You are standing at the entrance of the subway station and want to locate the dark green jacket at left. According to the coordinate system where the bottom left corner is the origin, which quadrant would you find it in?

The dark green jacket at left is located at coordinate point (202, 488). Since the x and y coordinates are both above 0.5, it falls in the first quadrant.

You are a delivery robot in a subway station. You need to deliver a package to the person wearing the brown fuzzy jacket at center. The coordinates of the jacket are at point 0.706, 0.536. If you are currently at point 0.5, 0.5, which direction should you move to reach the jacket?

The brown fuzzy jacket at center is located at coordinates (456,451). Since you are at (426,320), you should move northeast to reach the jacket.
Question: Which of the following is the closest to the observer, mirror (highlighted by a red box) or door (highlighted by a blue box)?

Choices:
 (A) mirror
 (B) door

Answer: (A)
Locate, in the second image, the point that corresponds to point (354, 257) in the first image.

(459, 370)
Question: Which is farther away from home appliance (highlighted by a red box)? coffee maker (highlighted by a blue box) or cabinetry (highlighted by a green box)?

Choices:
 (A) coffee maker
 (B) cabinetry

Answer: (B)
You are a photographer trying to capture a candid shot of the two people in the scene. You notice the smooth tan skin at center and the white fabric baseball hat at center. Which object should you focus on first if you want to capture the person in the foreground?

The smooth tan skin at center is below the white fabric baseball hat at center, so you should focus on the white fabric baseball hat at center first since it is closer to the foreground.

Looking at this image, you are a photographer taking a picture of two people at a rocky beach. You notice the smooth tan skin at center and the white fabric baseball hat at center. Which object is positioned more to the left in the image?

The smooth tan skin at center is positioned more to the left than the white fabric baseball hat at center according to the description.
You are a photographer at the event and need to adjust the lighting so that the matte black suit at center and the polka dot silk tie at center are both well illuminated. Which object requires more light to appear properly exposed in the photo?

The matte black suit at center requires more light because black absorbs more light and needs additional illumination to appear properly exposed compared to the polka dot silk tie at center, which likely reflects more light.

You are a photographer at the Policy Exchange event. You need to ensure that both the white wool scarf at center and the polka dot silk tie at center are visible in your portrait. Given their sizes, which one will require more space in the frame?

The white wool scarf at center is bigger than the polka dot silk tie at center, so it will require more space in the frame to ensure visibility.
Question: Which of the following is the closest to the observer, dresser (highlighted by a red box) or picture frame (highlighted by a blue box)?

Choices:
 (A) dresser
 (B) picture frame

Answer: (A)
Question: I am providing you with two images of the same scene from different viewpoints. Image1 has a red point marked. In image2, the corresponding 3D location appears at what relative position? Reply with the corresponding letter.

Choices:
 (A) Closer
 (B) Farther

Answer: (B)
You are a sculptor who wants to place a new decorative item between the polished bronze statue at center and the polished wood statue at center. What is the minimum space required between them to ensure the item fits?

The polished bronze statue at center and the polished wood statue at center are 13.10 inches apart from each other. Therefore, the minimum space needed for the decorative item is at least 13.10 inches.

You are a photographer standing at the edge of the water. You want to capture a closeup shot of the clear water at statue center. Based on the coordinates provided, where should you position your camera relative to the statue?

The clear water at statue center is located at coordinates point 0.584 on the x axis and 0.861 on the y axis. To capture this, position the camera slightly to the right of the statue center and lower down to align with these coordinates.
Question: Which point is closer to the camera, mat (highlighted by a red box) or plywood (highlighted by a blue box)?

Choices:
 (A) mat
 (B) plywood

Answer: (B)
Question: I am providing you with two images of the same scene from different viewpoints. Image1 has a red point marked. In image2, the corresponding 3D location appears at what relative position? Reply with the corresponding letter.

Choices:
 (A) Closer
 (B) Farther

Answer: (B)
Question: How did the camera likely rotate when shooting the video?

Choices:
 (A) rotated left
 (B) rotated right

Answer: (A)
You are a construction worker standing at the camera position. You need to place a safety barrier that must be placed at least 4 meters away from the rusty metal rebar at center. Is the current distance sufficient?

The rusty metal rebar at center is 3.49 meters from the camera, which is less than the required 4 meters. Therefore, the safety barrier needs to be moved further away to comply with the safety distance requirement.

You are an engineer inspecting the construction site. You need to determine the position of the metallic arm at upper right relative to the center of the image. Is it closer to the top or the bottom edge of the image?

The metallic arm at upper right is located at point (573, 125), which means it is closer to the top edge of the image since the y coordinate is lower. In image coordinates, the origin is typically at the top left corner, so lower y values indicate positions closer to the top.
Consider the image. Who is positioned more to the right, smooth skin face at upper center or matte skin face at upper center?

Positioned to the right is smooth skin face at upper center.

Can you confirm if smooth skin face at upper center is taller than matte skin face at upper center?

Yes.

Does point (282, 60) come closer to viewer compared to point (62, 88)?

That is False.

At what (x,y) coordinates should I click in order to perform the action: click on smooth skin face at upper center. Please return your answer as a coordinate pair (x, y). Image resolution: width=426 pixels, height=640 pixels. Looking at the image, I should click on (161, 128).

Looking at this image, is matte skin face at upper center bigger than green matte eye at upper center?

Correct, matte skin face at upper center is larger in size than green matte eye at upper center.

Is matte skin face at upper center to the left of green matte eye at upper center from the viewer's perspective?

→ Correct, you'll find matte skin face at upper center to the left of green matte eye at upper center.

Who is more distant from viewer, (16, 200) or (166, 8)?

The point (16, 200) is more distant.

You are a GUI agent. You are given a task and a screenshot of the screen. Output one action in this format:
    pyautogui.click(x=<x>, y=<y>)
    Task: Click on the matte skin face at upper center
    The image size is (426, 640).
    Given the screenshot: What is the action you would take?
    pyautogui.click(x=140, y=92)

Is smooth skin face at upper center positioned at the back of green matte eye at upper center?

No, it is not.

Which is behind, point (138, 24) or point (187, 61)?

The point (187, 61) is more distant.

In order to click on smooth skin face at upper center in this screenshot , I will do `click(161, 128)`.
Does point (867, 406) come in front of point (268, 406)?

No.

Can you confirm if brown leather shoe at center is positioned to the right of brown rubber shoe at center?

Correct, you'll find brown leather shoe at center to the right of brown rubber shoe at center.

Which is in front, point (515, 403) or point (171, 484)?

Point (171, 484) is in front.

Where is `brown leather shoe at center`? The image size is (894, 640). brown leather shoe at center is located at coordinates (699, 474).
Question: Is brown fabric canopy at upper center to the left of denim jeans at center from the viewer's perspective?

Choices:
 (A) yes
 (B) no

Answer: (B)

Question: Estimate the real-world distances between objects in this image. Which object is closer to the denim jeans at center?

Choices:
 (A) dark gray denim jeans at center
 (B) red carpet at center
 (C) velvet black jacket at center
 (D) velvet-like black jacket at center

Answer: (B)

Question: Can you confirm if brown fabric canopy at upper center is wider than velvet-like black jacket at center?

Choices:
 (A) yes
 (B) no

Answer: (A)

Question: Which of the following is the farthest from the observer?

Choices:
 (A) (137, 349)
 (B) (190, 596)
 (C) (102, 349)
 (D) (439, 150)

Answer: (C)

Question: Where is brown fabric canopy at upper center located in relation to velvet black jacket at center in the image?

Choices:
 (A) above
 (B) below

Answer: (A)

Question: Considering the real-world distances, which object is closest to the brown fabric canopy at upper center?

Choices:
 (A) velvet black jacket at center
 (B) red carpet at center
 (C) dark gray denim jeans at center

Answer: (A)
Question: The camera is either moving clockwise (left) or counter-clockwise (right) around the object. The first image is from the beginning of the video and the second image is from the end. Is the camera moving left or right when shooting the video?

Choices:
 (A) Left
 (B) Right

GOAL: Please set out all of the material above as a numbered list, leaving out the blank lines.

REPLY:
1. You are standing at the entrance of the subway station and want to locate the dark green jacket at left. According to the coordinate system where the bottom left corner is the origin, which quadrant would you find it in?
2. The dark green jacket at left is located at coordinate point (202, 488). Since the x and y coordinates are both above 0.5, it falls in the first quadrant.
3. You are a delivery robot in a subway station. You need to deliver a package to the person wearing the brown fuzzy jacket at center. The coordinates of the jacket are at point 0.706, 0.536. If you are currently at point 0.5, 0.5, which direction should you move to reach the jacket?
4. The brown fuzzy jacket at center is located at coordinates (456,451). Since you are at (426,320), you should move northeast to reach the jacket.
5. Question: Which of the following is the closest to the observer, mirror (highlighted by a red box) or door (highlighted by a blue box)?
6. Choices:
7.  (A) mirror
8.  (B) door
9. Answer: (A)
10. Locate, in the second image, the point that corresponds to point (354, 257) in the first image.
11. (459, 370)
12. Question: Which is farther away from home appliance (highlighted by a red box)? coffee maker (highlighted by a blue box) or cabinetry (highlighted by a green box)?
13. Choices:
14.  (A) coffee maker
15.  (B) cabinetry
16. Answer: (B)
17. You are a photographer trying to capture a candid shot of the two people in the scene. You notice the smooth tan skin at center and the white fabric baseball hat at center. Which object should you focus on first if you want to capture the person in the foreground?
18. The smooth tan skin at center is below the white fabric baseball hat at center, so you should focus on the white fabric baseball hat at center first since it is closer to the foreground.
19. Looking at this image, you are a photographer taking a picture of two people at a rocky beach. You notice the smooth tan skin at center and the white fabric baseball hat at center. Which object is positioned more to the left in the image?
20. The smooth tan skin at center is positioned more to the left than the white fabric baseball hat at center according to the description.
21. You are a photographer at the event and need to adjust the lighting so that the matte black suit at center and the polka dot silk tie at center are both well illuminated. Which object requires more light to appear properly exposed in the photo?
22. The matte black suit at center requires more light because black absorbs more light and needs additional illumination to appear properly exposed compared to the polka dot silk tie at center, which likely reflects more light.
23. You are a photographer at the Policy Exchange event. You need to ensure that both the white wool scarf at center and the polka dot silk tie at center are visible in your portrait. Given their sizes, which one will require more space in the frame?
24. The white wool scarf at center is bigger than the polka dot silk tie at center, so it will require more space in the frame to ensure visibility.
25. Question: Which of the following is the closest to the observer, dresser (highlighted by a red box) or picture frame (highlighted by a blue box)?
26. Choices:
27.  (A) dresser
28.  (B) picture frame
29. Answer: (A)
30. Question: I am providing you with two images of the same scene from different viewpoints. Image1 has a red point marked. In image2, the corresponding 3D location appears at what relative position? Reply with the corresponding letter.
31. Choices:
32.  (A) Closer
33.  (B) Farther
34. Answer: (B)
35. You are a sculptor who wants to place a new decorative item between the polished bronze statue at center and the polished wood statue at center. What is the minimum space required between them to ensure the item fits?
36. The polished bronze statue at center and the polished wood statue at center are 13.10 inches apart from each other. Therefore, the minimum space needed for the decorative item is at least 13.10 inches.
37. You are a photographer standing at the edge of the water. You want to capture a closeup shot of the clear water at statue center. Based on the coordinates provided, where should you position your camera relative to the statue?
38. The clear water at statue center is located at coordinates point 0.584 on the x axis and 0.861 on the y axis. To capture this, position the camera slightly to the right of the statue center and lower down to align with these coordinates.
39. Question: Which point is closer to the camera, mat (highlighted by a red box) or plywood (highlighted by a blue box)?
40. Choices:
41.  (A) mat
42.  (B) plywood
43. Answer: (B)
44. Question: I am providing you with two images of the same scene from different viewpoints. Image1 has a red point marked. In image2, the corresponding 3D location appears at what relative position? Reply with the corresponding letter.
45. Choices:
46.  (A) Closer
47.  (B) Farther
48. Answer: (B)
49. Question: How did the camera likely rotate when shooting the video?
50. Choices:
51.  (A) rotated left
52.  (B) rotated right
53. Answer: (A)
54. You are a construction worker standing at the camera position. You need to place a safety barrier that must be placed at least 4 meters away from the rusty metal rebar at center. Is the current distance sufficient?
55. The rusty metal rebar at center is 3.49 meters from the camera, which is less than the required 4 meters. Therefore, the safety barrier needs to be moved further away to comply with the safety distance requirement.
56. You are an engineer inspecting the construction site. You need to determine the position of the metallic arm at upper right relative to the center of the image. Is it closer to the top or the bottom edge of the image?
57. The metallic arm at upper right is located at point (573, 125), which means it is closer to the top edge of the image since the y coordinate is lower. In image coordinates, the origin is typically at the top left corner, so lower y values indicate positions closer to the top.
58. Consider the image. Who is positioned more to the right, smooth skin face at upper center or matte skin face at upper center?
59. Positioned to the right is smooth skin face at upper center.
60. Can you confirm if smooth skin face at upper center is taller than matte skin face at upper center?
61. Yes.
62. Does point (282, 60) come closer to viewer compared to point (62, 88)?
63. That is False.
64. At what (x,y) coordinates should I click in order to perform the action: click on smooth skin face at upper center. Please return your answer as a coordinate pair (x, y). Image resolution: width=426 pixels, height=640 pixels. Looking at the image, I should click on (161, 128).
65. Looking at this image, is matte skin face at upper center bigger than green matte eye at upper center?
66. Correct, matte skin face at upper center is larger in size than green matte eye at upper center.
67. Is matte skin face at upper center to the left of green matte eye at upper center from the viewer's perspective?
68. → Correct, you'll find matte skin face at upper center to the left of green matte eye at upper center.
69. Who is more distant from viewer, (16, 200) or (166, 8)?
70. The point (16, 200) is more distant.
71. You are a GUI agent. You are given a task and a screenshot of the screen. Output one action in this format:
72.     pyautogui.click(x=<x>, y=<y>)
73.     Task: Click on the matte skin face at upper center
74.     The image size is (426, 640).
75.     Given the screenshot: What is the action you would take?
76.     pyautogui.click(x=140, y=92)
77. Is smooth skin face at upper center positioned at the back of green matte eye at upper center?
78. No, it is not.
79. Which is behind, point (138, 24) or point (187, 61)?
80. The point (187, 61) is more distant.
81. In order to click on smooth skin face at upper center in this screenshot , I will do `click(161, 128)`.
82. Does point (867, 406) come in front of point (268, 406)?
83. No.
84. Can you confirm if brown leather shoe at center is positioned to the right of brown rubber shoe at center?
85. Correct, you'll find brown leather shoe at center to the right of brown rubber shoe at center.
86. Which is in front, point (515, 403) or point (171, 484)?
87. Point (171, 484) is in front.
88. Where is `brown leather shoe at center`? The image size is (894, 640). brown leather shoe at center is located at coordinates (699, 474).
89. Question: Is brown fabric canopy at upper center to the left of denim jeans at center from the viewer's perspective?
90. Choices:
91.  (A) yes
92.  (B) no
93. Answer: (B)
94. Question: Estimate the real-world distances between objects in this image. Which object is closer to the denim jeans at center?
95. Choices:
96.  (A) dark gray denim jeans at center
97.  (B) red carpet at center
98.  (C) velvet black jacket at center
99.  (D) velvet-like black jacket at center
100. Answer: (B)
101. Question: Can you confirm if brown fabric canopy at upper center is wider than velvet-like black jacket at center?
102. Choices:
103.  (A) yes
104.  (B) no
105. Answer: (A)
106. Question: Which of the following is the farthest from the observer?
107. Choices:
108.  (A) (137, 349)
109.  (B) (190, 596)
110.  (C) (102, 349)
111.  (D) (439, 150)
112. Answer: (C)
113. Question: Where is brown fabric canopy at upper center located in relation to velvet black jacket at center in the image?
114. Choices:
115.  (A) above
116.  (B) below
117. Answer: (A)
118. Question: Considering the real-world distances, which object is closest to the brown fabric canopy at upper center?
119. Choices:
120.  (A) velvet black jacket at center
121.  (B) red carpet at center
122.  (C) dark gray denim jeans at center
123. Answer: (A)
124. Question: The camera is either moving clockwise (left) or counter-clockwise (right) around the object. The first image is from the beginning of the video and the second image is from the end. Is the camera moving left or right when shooting the video?
125. Choices:
126.  (A) Left
127.  (B) Right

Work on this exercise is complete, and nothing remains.